Data supplied:

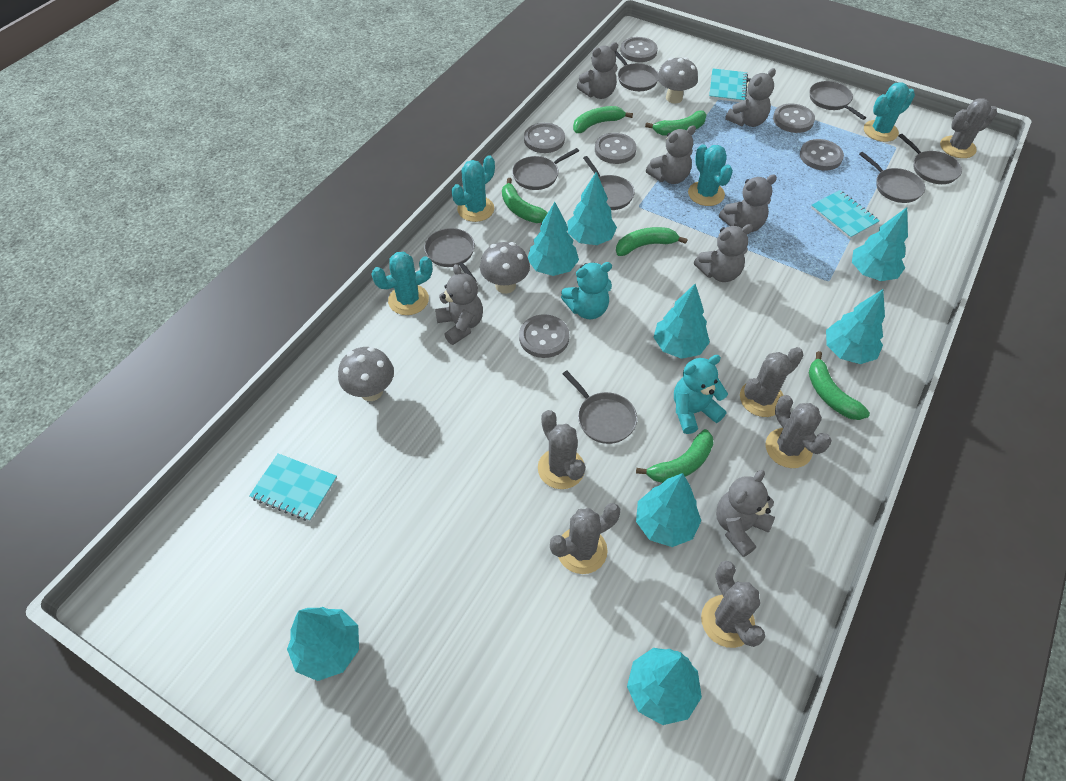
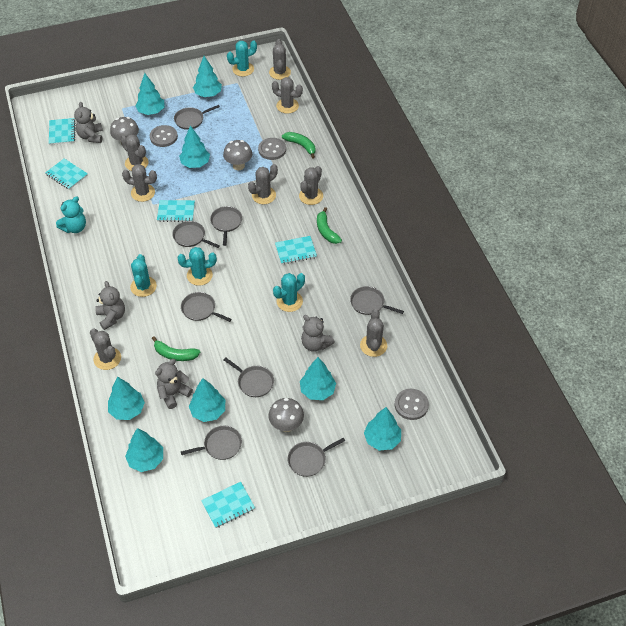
green banana: 6 -> 3
grey button: 6 -> 3
grey cactus: 6 -> 8
grey teddy bear: 7 -> 4
turquoise notebook: 3 -> 5
turquoise teddy bear: 2 -> 1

Problem to solve:
Each entry should be repeated exactly as it appears; the pictures stay out.

Solution to this task:
green banana: 6 -> 3
grey button: 6 -> 3
grey cactus: 6 -> 8
grey teddy bear: 7 -> 4
turquoise notebook: 3 -> 5
turquoise teddy bear: 2 -> 1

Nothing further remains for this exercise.